▶ DATA PROVIDED
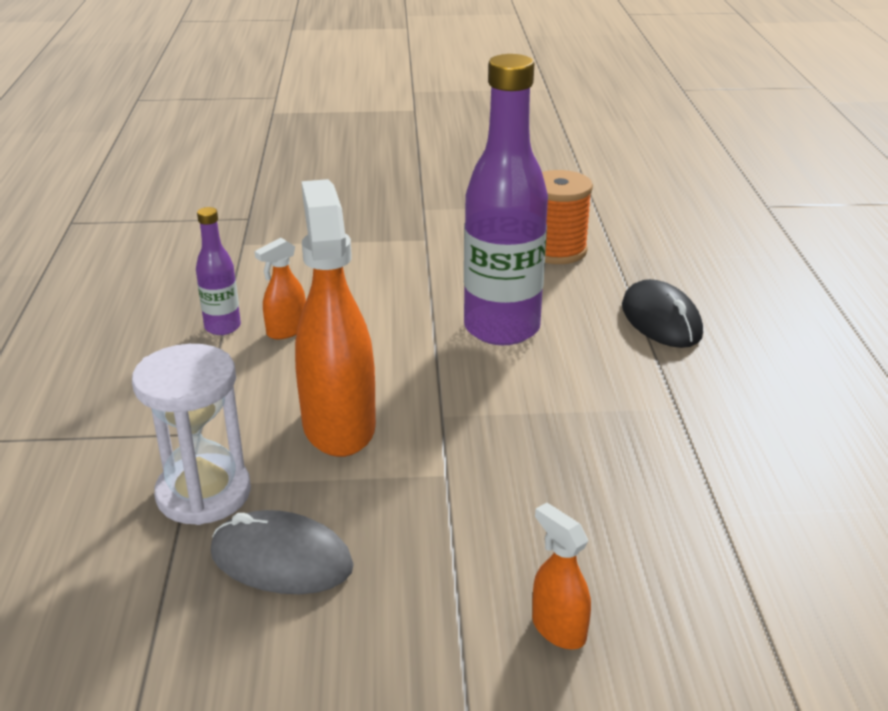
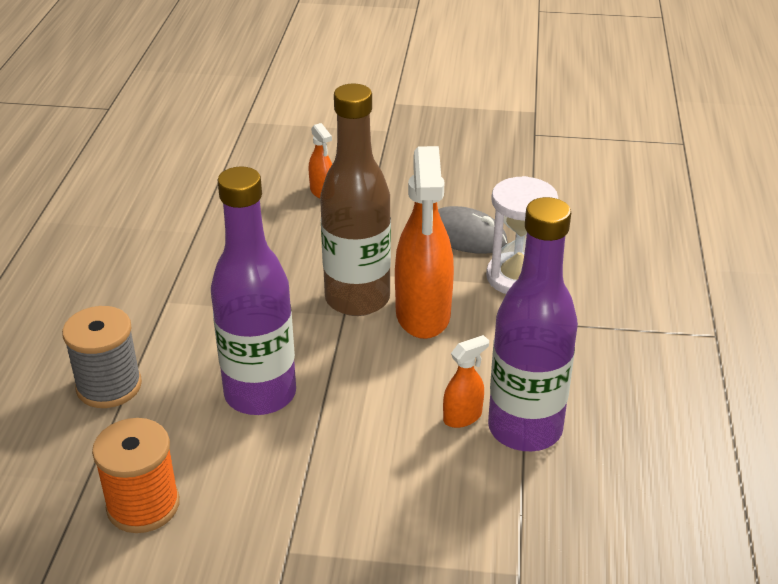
camera: 170 degrees left, 5 degrees up
(222, 327) = (525, 429): purple bottle -> purple bottle, size x2.11
(430, 436) = (357, 299): none -> brown bottle
(661, 320) = (109, 386): black mouse -> grey spool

▶ EXERCISE DIRECTIONS
Please repeat each line from the one with "(222, 327) = (525, 429): purple" through the last line of the data above, and add nothing.

▶ ANSWER
(222, 327) = (525, 429): purple bottle -> purple bottle, size x2.11
(430, 436) = (357, 299): none -> brown bottle
(661, 320) = (109, 386): black mouse -> grey spool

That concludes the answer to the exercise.